◆ CHALLENGE ◆
Please rewrite the entries below, changing "tour guide" to "travel guide" and leaving everything else as it is.

(Data entries)
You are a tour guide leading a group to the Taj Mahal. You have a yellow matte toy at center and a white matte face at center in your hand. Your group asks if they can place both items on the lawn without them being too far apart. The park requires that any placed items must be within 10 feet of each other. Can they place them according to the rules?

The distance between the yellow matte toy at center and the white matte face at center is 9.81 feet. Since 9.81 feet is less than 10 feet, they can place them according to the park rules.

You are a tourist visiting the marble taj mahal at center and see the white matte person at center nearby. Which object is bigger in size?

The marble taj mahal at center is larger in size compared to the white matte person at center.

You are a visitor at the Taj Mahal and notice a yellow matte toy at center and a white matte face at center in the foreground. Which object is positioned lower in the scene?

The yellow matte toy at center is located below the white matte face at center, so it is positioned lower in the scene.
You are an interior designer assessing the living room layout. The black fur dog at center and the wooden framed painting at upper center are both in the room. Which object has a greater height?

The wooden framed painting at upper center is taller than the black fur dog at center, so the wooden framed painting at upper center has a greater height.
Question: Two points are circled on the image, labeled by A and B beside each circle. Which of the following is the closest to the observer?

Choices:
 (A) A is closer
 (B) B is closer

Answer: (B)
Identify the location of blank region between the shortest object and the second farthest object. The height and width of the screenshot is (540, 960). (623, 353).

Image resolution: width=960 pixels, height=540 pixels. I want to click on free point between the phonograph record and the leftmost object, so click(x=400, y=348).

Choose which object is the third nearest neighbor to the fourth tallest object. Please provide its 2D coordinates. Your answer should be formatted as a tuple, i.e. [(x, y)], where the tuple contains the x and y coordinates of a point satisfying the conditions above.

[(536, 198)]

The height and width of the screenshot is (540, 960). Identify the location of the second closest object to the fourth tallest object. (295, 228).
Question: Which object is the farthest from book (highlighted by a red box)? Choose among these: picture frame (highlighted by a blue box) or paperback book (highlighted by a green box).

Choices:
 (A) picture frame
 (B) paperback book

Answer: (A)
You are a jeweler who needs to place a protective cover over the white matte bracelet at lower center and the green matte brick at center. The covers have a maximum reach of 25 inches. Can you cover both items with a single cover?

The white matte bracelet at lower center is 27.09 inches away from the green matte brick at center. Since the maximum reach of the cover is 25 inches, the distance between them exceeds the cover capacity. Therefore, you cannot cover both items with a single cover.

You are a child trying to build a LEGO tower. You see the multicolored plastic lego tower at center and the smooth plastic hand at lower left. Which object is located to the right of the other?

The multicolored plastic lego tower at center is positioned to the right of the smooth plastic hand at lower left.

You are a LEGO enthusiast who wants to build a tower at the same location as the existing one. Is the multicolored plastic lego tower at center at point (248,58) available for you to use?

◆ OUTPUT OF THE EXERCISE ◆
You are a travel guide leading a group to the Taj Mahal. You have a yellow matte toy at center and a white matte face at center in your hand. Your group asks if they can place both items on the lawn without them being too far apart. The park requires that any placed items must be within 10 feet of each other. Can they place them according to the rules?

The distance between the yellow matte toy at center and the white matte face at center is 9.81 feet. Since 9.81 feet is less than 10 feet, they can place them according to the park rules.

You are a tourist visiting the marble taj mahal at center and see the white matte person at center nearby. Which object is bigger in size?

The marble taj mahal at center is larger in size compared to the white matte person at center.

You are a visitor at the Taj Mahal and notice a yellow matte toy at center and a white matte face at center in the foreground. Which object is positioned lower in the scene?

The yellow matte toy at center is located below the white matte face at center, so it is positioned lower in the scene.
You are an interior designer assessing the living room layout. The black fur dog at center and the wooden framed painting at upper center are both in the room. Which object has a greater height?

The wooden framed painting at upper center is taller than the black fur dog at center, so the wooden framed painting at upper center has a greater height.
Question: Two points are circled on the image, labeled by A and B beside each circle. Which of the following is the closest to the observer?

Choices:
 (A) A is closer
 (B) B is closer

Answer: (B)
Identify the location of blank region between the shortest object and the second farthest object. The height and width of the screenshot is (540, 960). (623, 353).

Image resolution: width=960 pixels, height=540 pixels. I want to click on free point between the phonograph record and the leftmost object, so click(x=400, y=348).

Choose which object is the third nearest neighbor to the fourth tallest object. Please provide its 2D coordinates. Your answer should be formatted as a tuple, i.e. [(x, y)], where the tuple contains the x and y coordinates of a point satisfying the conditions above.

[(536, 198)]

The height and width of the screenshot is (540, 960). Identify the location of the second closest object to the fourth tallest object. (295, 228).
Question: Which object is the farthest from book (highlighted by a red box)? Choose among these: picture frame (highlighted by a blue box) or paperback book (highlighted by a green box).

Choices:
 (A) picture frame
 (B) paperback book

Answer: (A)
You are a jeweler who needs to place a protective cover over the white matte bracelet at lower center and the green matte brick at center. The covers have a maximum reach of 25 inches. Can you cover both items with a single cover?

The white matte bracelet at lower center is 27.09 inches away from the green matte brick at center. Since the maximum reach of the cover is 25 inches, the distance between them exceeds the cover capacity. Therefore, you cannot cover both items with a single cover.

You are a child trying to build a LEGO tower. You see the multicolored plastic lego tower at center and the smooth plastic hand at lower left. Which object is located to the right of the other?

The multicolored plastic lego tower at center is positioned to the right of the smooth plastic hand at lower left.

You are a LEGO enthusiast who wants to build a tower at the same location as the existing one. Is the multicolored plastic lego tower at center at point (248,58) available for you to use?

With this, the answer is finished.